# TASK STATEMENT
When you reach the line containing "camera: 145 degrees right, 15 degrees up" in the data below, begin returning lines exactly as written, and stop once the line containing "(446, 230) = (362, 279): purple ruler -> none" has been returned.

::: DATA FOR REVIEW :::

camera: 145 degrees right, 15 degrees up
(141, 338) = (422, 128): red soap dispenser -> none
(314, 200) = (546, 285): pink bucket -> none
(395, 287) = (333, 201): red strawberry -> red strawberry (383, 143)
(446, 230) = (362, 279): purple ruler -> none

:::
::: DATA FOR REVIEW :::

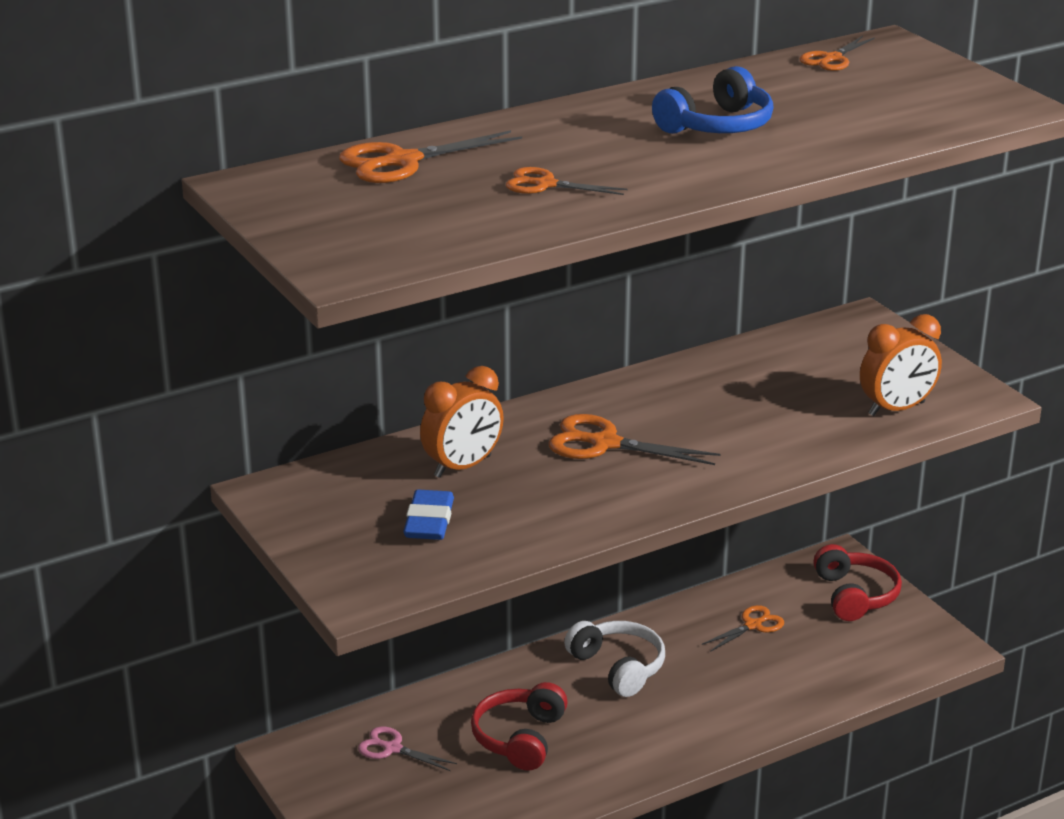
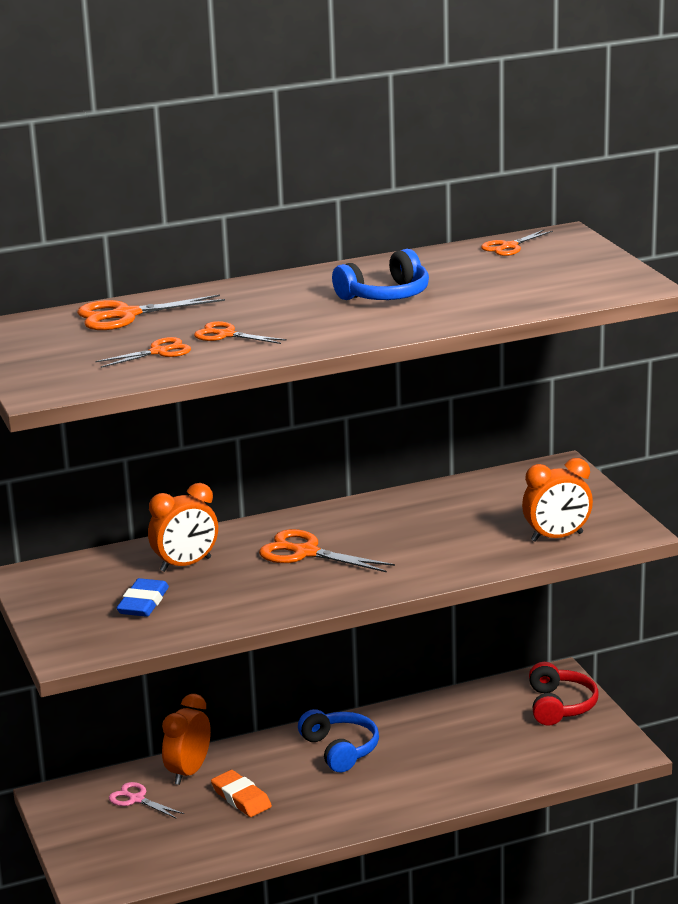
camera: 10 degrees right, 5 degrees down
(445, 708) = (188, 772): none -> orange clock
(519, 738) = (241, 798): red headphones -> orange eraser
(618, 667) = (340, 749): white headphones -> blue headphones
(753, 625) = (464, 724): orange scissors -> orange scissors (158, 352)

:::

# EXERCISE ANSWER
camera: 145 degrees right, 15 degrees up
(141, 338) = (422, 128): red soap dispenser -> none
(314, 200) = (546, 285): pink bucket -> none
(395, 287) = (333, 201): red strawberry -> red strawberry (383, 143)
(446, 230) = (362, 279): purple ruler -> none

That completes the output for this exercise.